ACTIVITY => The lines to transcribe begin with the one containing "pink 1x3 plate" and end with the last line below; reproduce them exactly, without the pictures.

◇ ◇ ◇

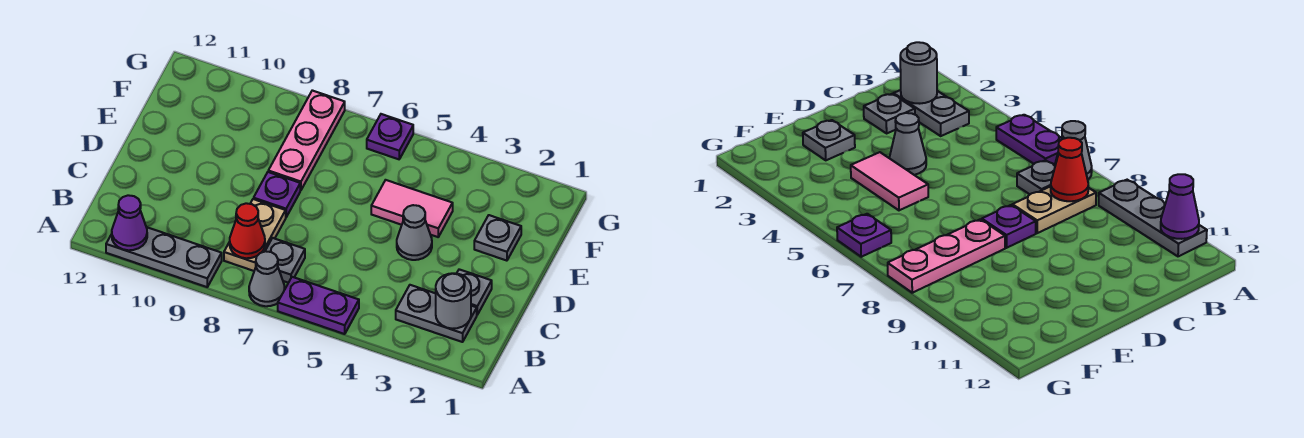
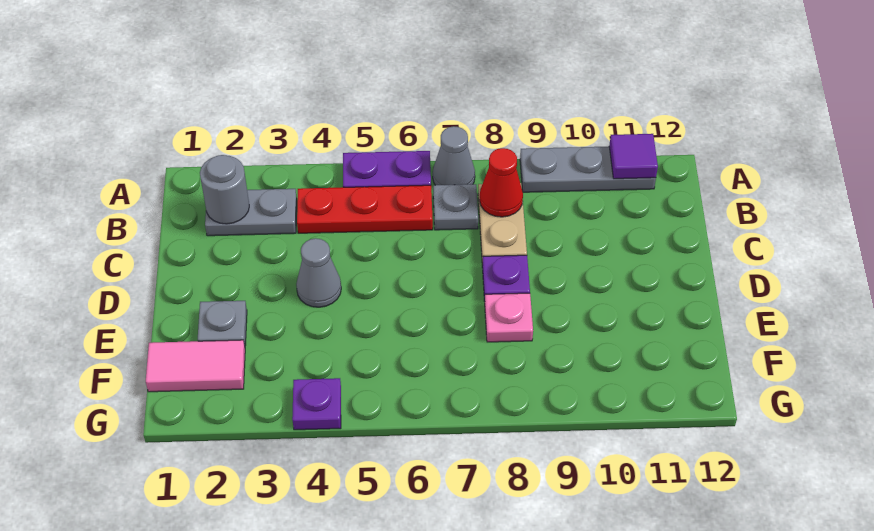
purple 1x1 cone [112,195,147,250] -> purple 1x1 tile [609,134,658,179]
none -> red 1x3 plate [297,185,433,233]
grey 1x1 plate [457,269,492,315] -> none
pink 1x2 tile [371,180,453,237] -> pink 1x2 tile moved to [146,340,245,392]
pink 1x3 plate [268,90,345,190] -> pink 1x1 plate [485,293,533,342]
purple 1x1 plate [367,114,413,159] -> purple 1x1 plate moved to [292,378,341,430]

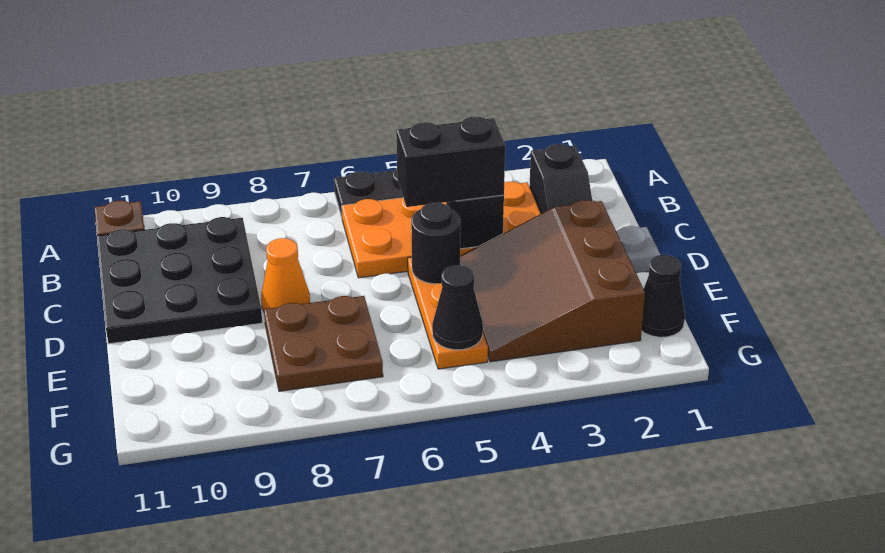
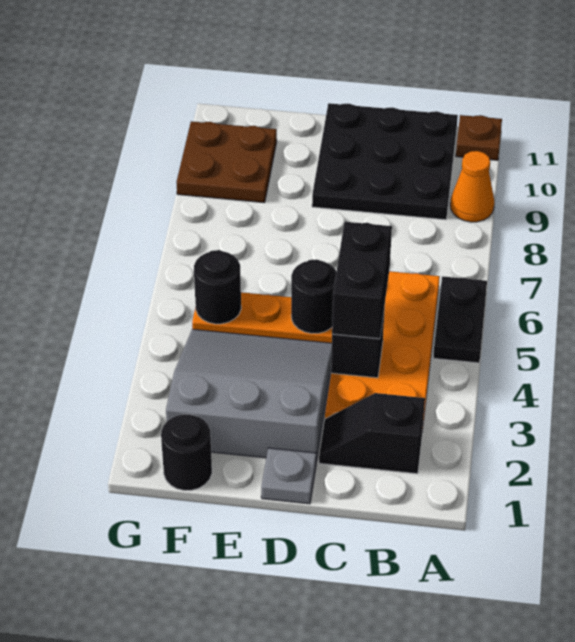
brown 3x3 slope [460,200,645,362] -> grey 3x3 slope [166,329,332,463]
orange 1x1 cone [261,238,310,311] -> orange 1x1 cone moved to [450,151,494,222]
brown 2x2 plate [264,296,383,391] -> brown 2x2 plate moved to [176,121,277,203]
black 1x1 cone [642,255,685,337] -> black 1x1 round brick [161,414,212,490]
black 1x1 cone [432,265,483,350] -> black 1x1 round brick [194,250,241,324]

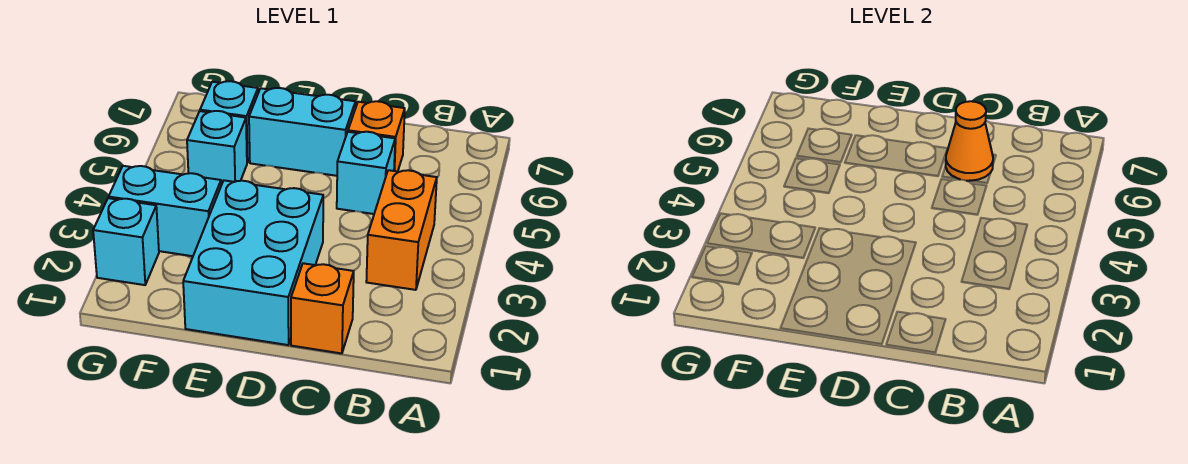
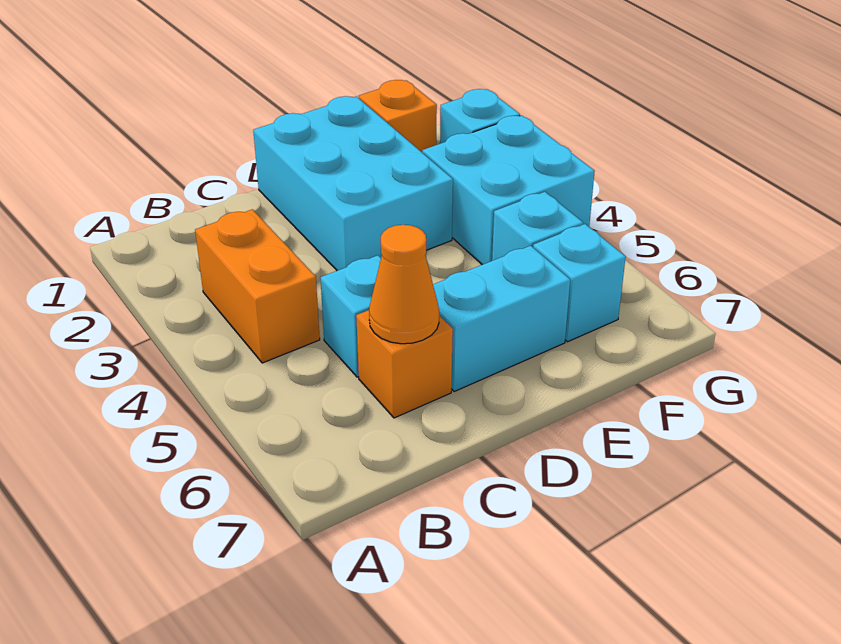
orange 1x1 brick [291,263,354,353] -> orange 1x1 brick moved to [359,80,437,152]
cyan 1x2 brick [109,166,221,256] -> cyan 2x2 brick [422,115,595,265]

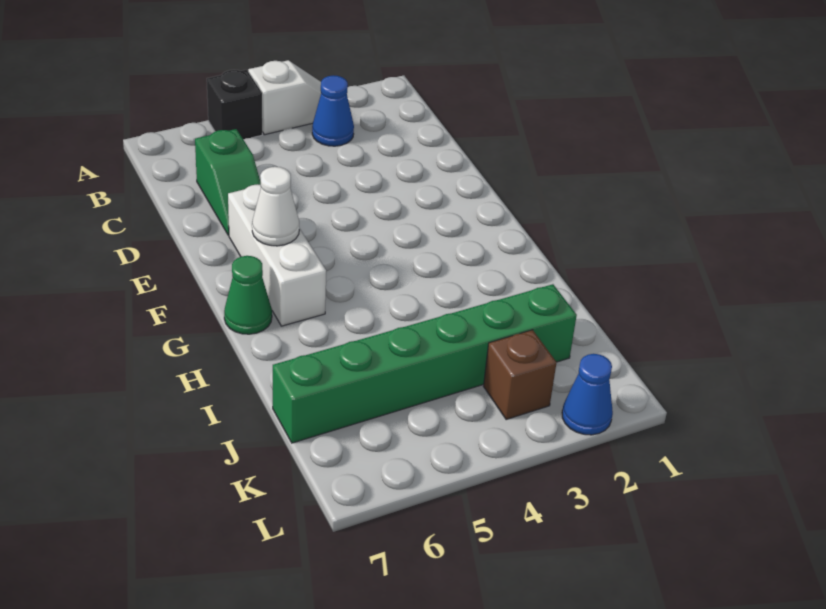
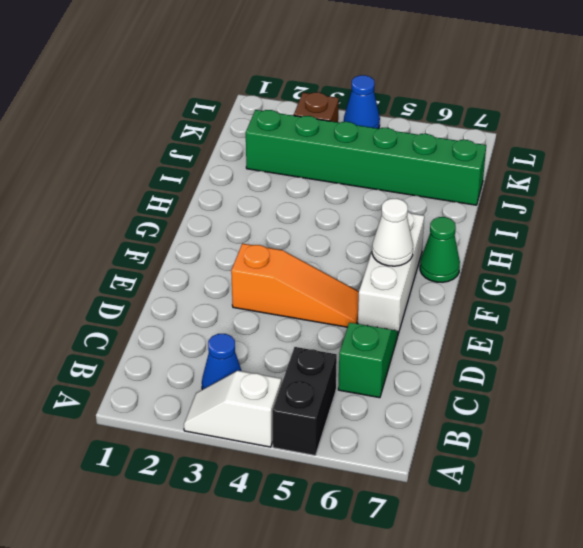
black 1x1 brick [207,70,262,139] -> black 1x2 brick [272,347,337,455]
none -> orange 1x3 slope [231,243,359,327]
blue 1x1 cone [562,354,613,435] -> blue 1x1 cone moved to [344,75,380,129]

◇ ◇ ◇

ANSWER BOX =>
pink 1x3 plate [268,90,345,190] -> pink 1x1 plate [485,293,533,342]
purple 1x1 plate [367,114,413,159] -> purple 1x1 plate moved to [292,378,341,430]

brown 3x3 slope [460,200,645,362] -> grey 3x3 slope [166,329,332,463]
orange 1x1 cone [261,238,310,311] -> orange 1x1 cone moved to [450,151,494,222]
brown 2x2 plate [264,296,383,391] -> brown 2x2 plate moved to [176,121,277,203]
black 1x1 cone [642,255,685,337] -> black 1x1 round brick [161,414,212,490]
black 1x1 cone [432,265,483,350] -> black 1x1 round brick [194,250,241,324]

orange 1x1 brick [291,263,354,353] -> orange 1x1 brick moved to [359,80,437,152]
cyan 1x2 brick [109,166,221,256] -> cyan 2x2 brick [422,115,595,265]

black 1x1 brick [207,70,262,139] -> black 1x2 brick [272,347,337,455]
none -> orange 1x3 slope [231,243,359,327]
blue 1x1 cone [562,354,613,435] -> blue 1x1 cone moved to [344,75,380,129]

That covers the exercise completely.